==== Stored data ====

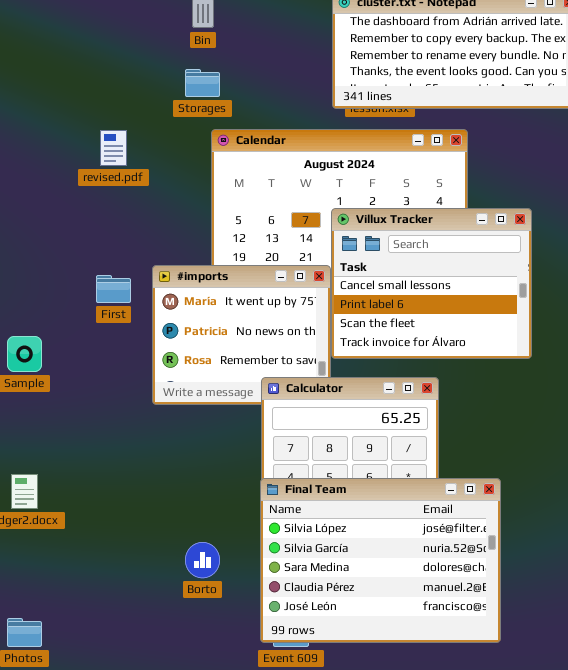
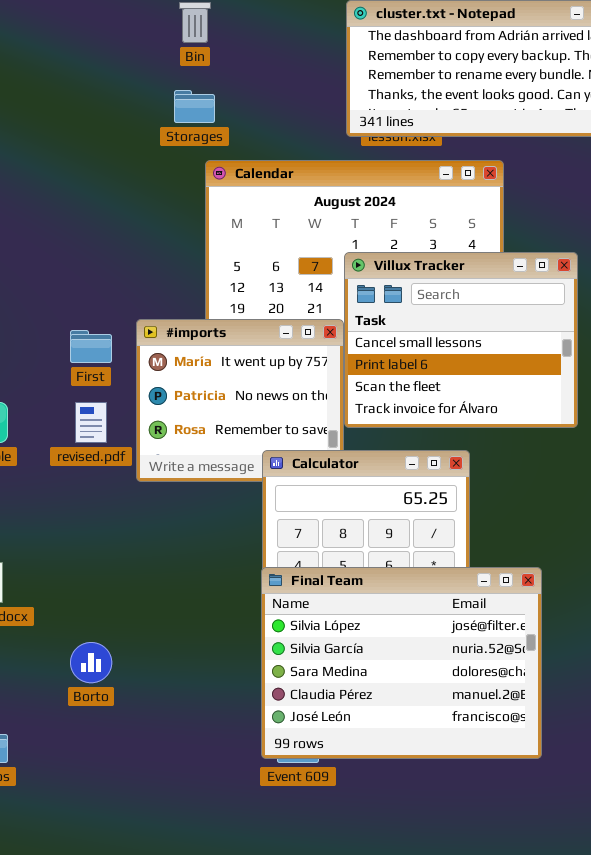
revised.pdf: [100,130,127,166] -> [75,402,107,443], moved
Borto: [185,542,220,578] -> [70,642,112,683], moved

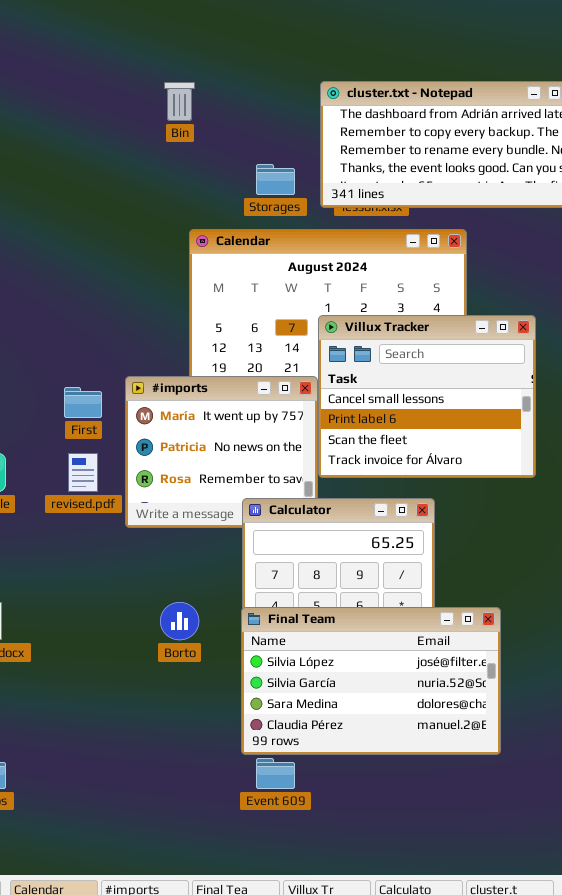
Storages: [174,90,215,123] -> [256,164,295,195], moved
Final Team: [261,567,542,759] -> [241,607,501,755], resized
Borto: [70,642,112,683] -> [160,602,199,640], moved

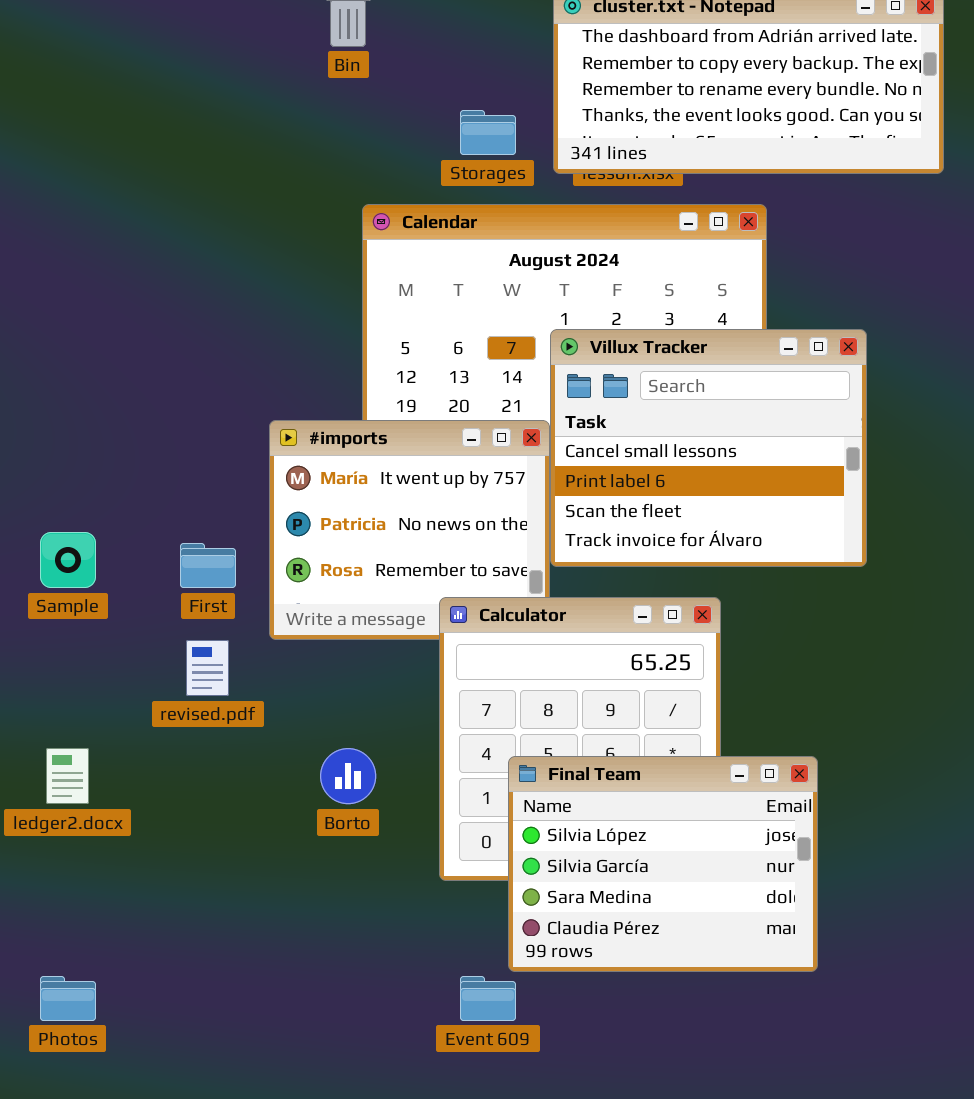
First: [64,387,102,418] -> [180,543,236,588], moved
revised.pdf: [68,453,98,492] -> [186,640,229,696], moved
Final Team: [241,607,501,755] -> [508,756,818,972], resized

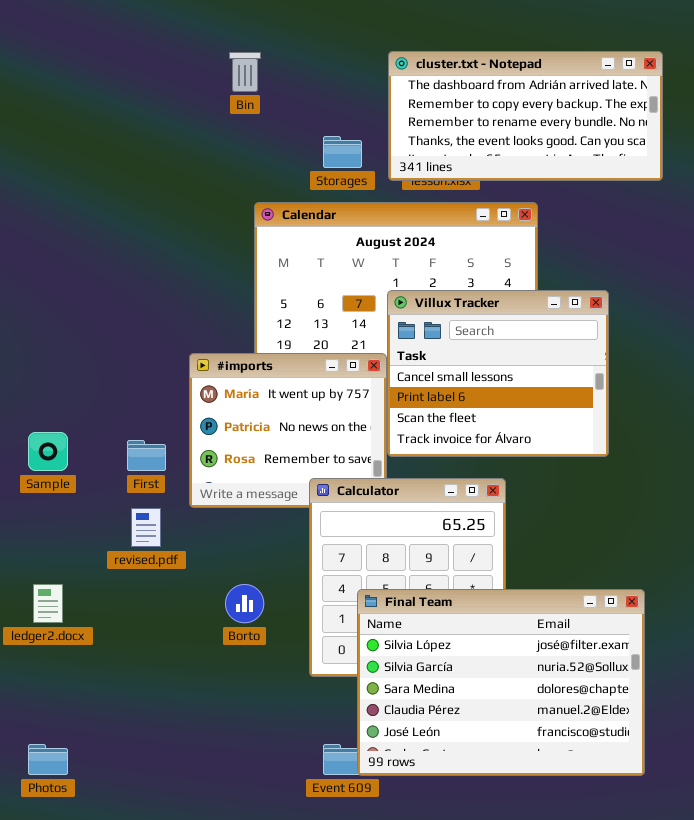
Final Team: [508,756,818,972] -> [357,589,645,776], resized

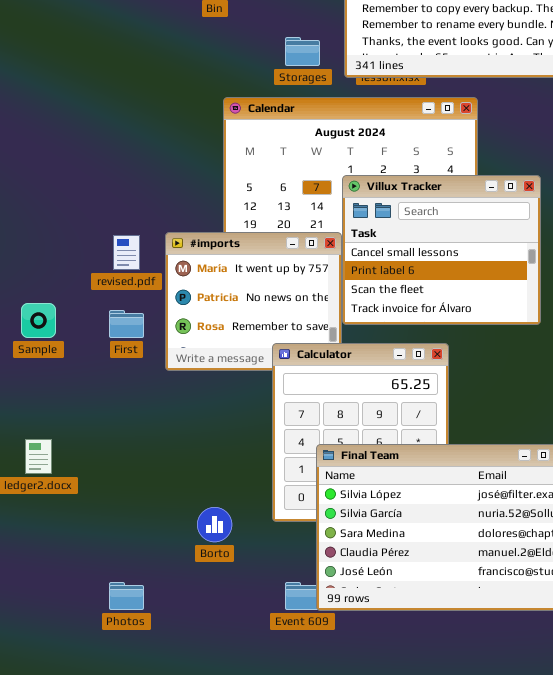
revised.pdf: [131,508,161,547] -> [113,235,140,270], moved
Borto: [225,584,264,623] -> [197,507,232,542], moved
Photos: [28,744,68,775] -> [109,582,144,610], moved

====
==== Stored data ====

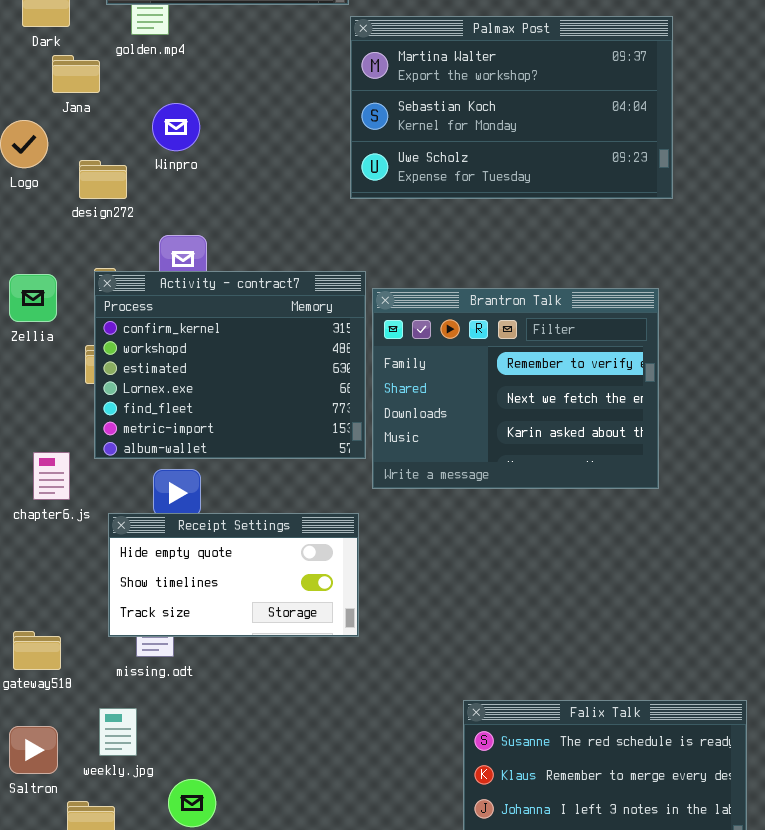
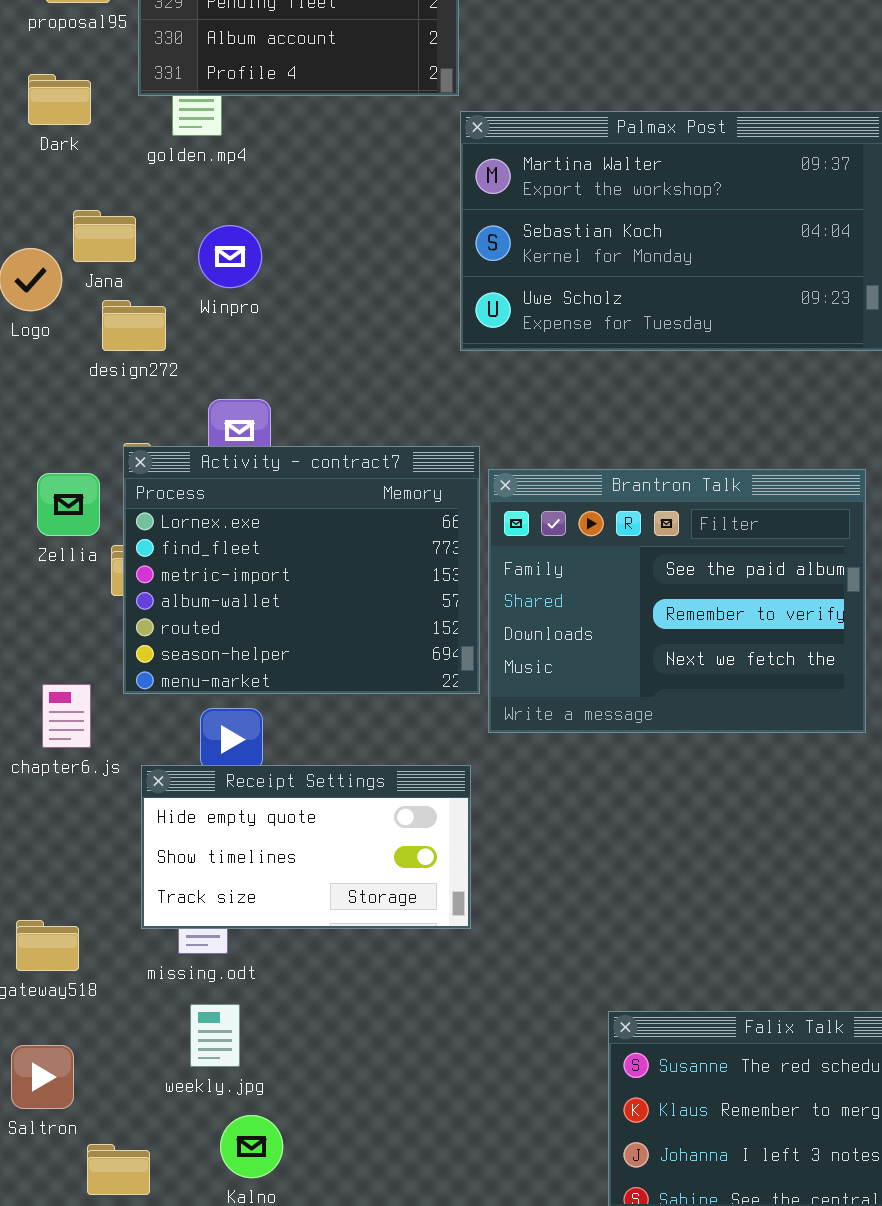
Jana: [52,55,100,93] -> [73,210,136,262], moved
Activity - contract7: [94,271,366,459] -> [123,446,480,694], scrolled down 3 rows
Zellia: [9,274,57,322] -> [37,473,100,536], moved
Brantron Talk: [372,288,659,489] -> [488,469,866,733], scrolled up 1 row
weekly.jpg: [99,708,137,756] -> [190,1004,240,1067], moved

====

A line belongs in the answer if it contains the word "Borto"; copy every such line from the data above.

Borto: [185,542,220,578] -> [70,642,112,683], moved
Borto: [70,642,112,683] -> [160,602,199,640], moved
Borto: [225,584,264,623] -> [197,507,232,542], moved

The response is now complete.